START Material shown

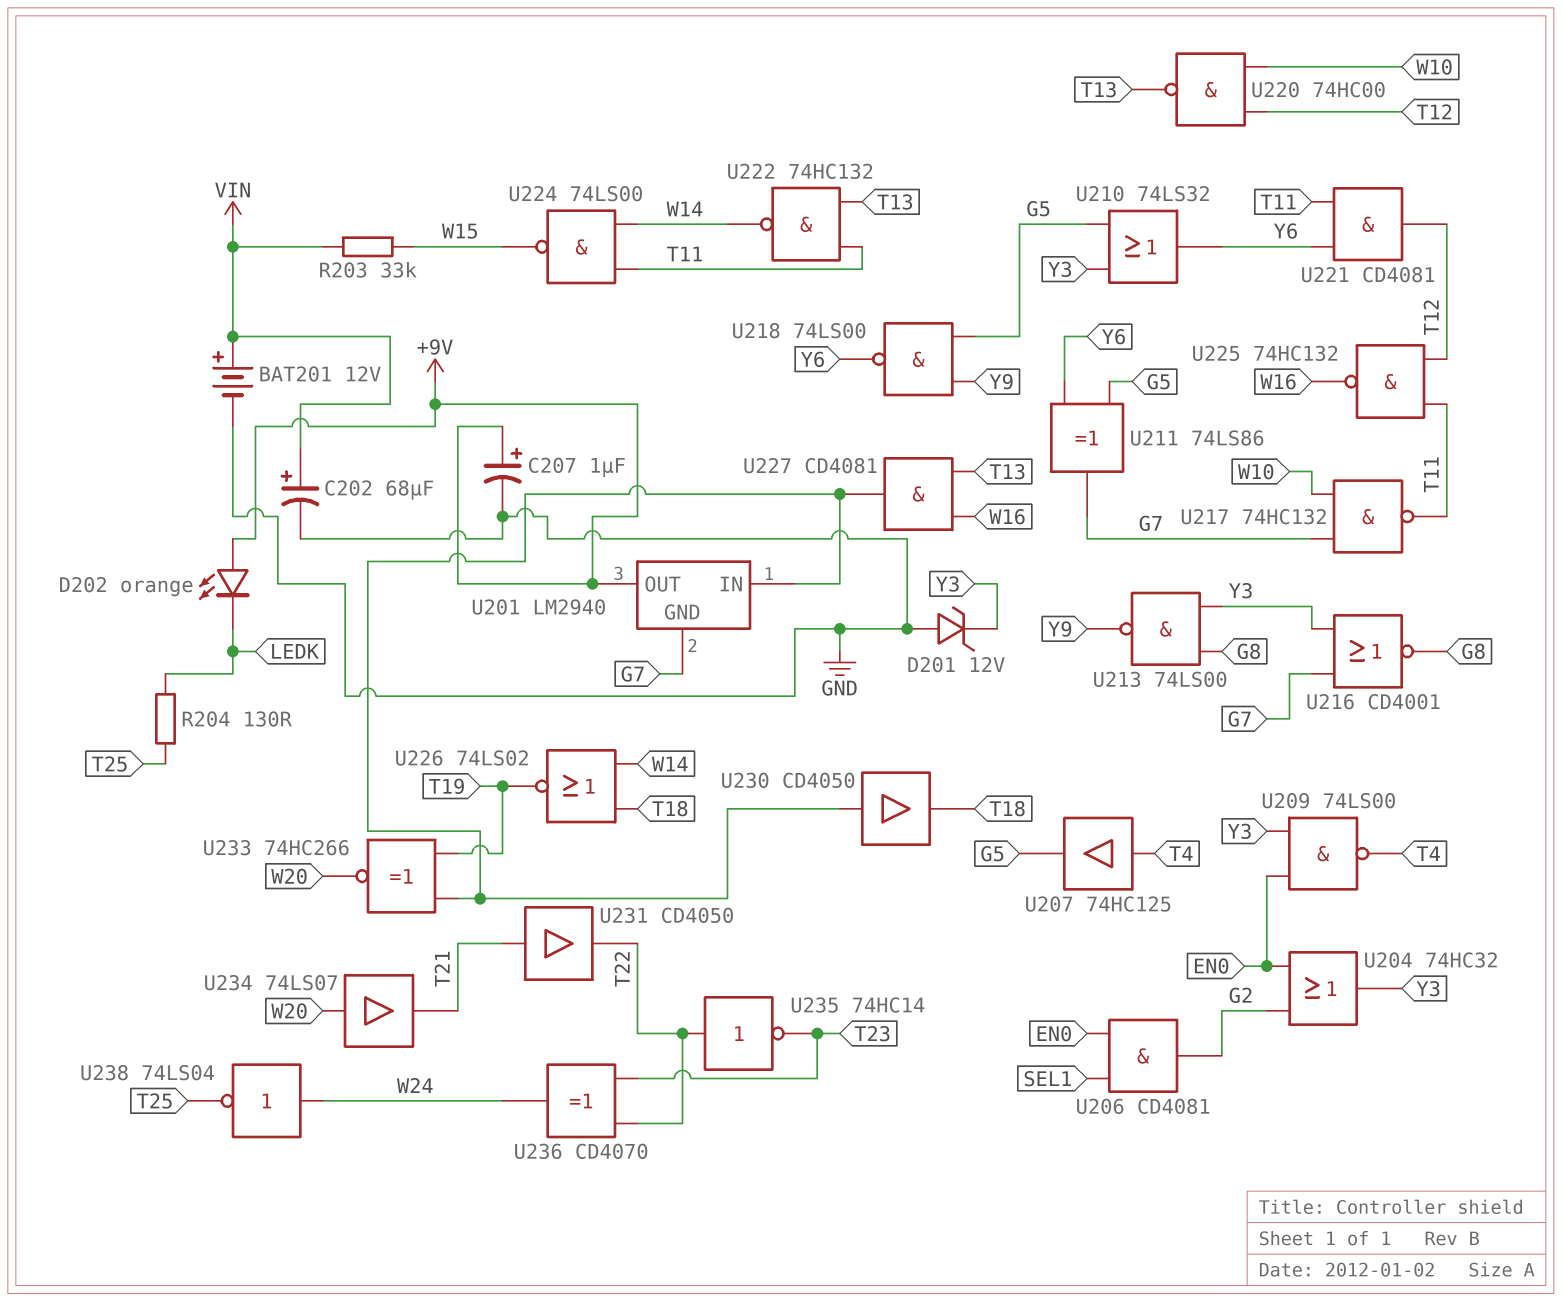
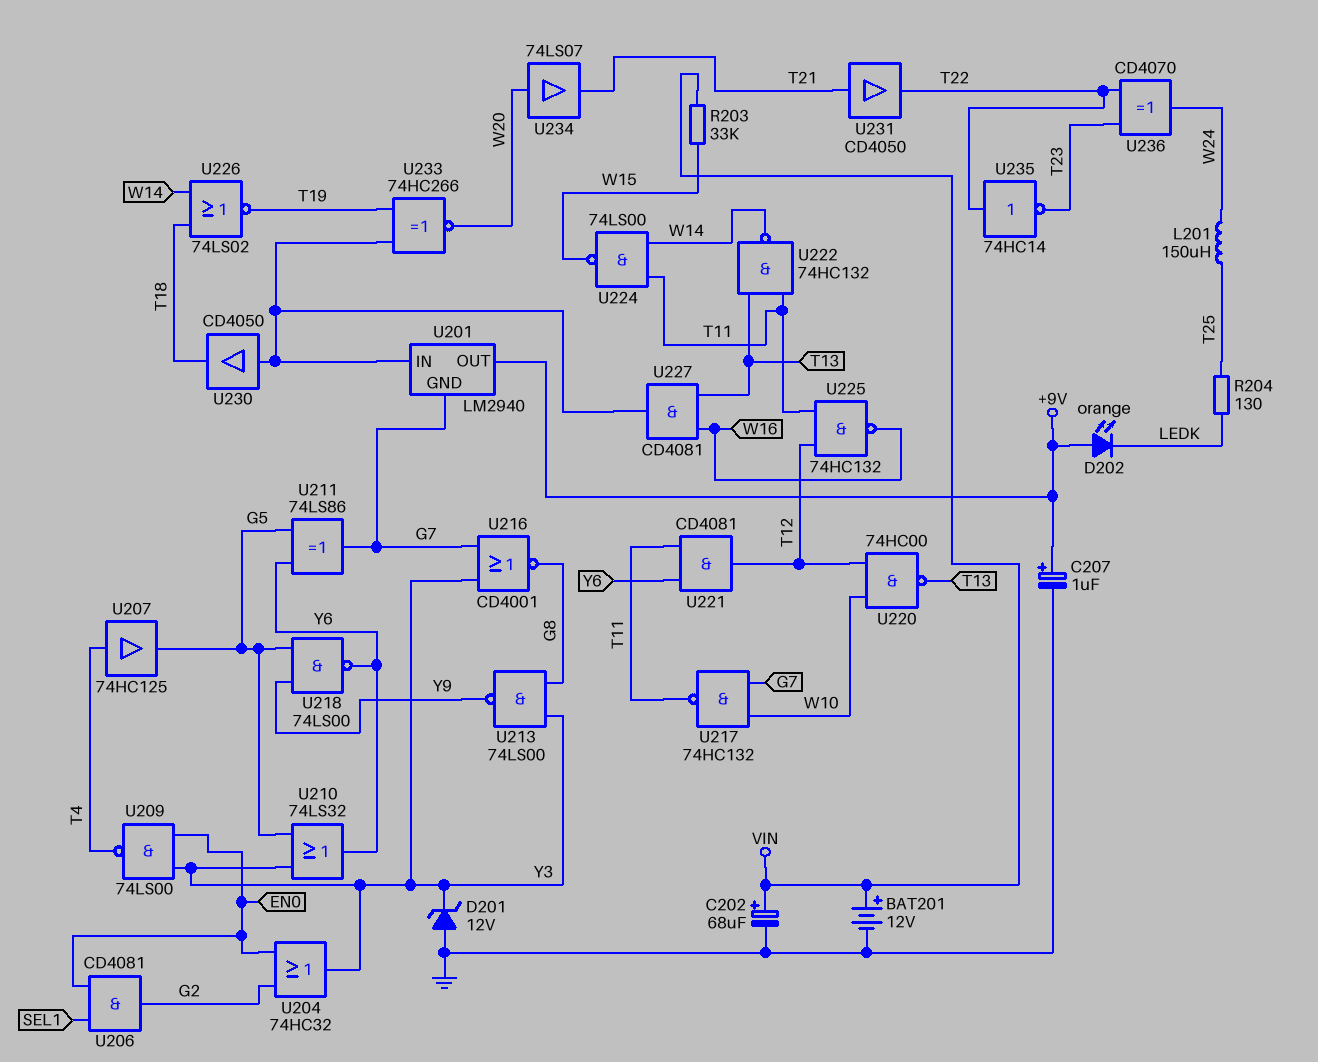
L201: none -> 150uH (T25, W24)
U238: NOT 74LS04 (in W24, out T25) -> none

END Material shown
START Material shown

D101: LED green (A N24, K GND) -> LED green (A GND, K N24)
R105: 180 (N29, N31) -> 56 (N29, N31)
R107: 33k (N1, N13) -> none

END Material shown

_What you should do_. Which lines above include the word "none"? Show each one.

_Answer box_.
L201: none -> 150uH (T25, W24)
U238: NOT 74LS04 (in W24, out T25) -> none
R107: 33k (N1, N13) -> none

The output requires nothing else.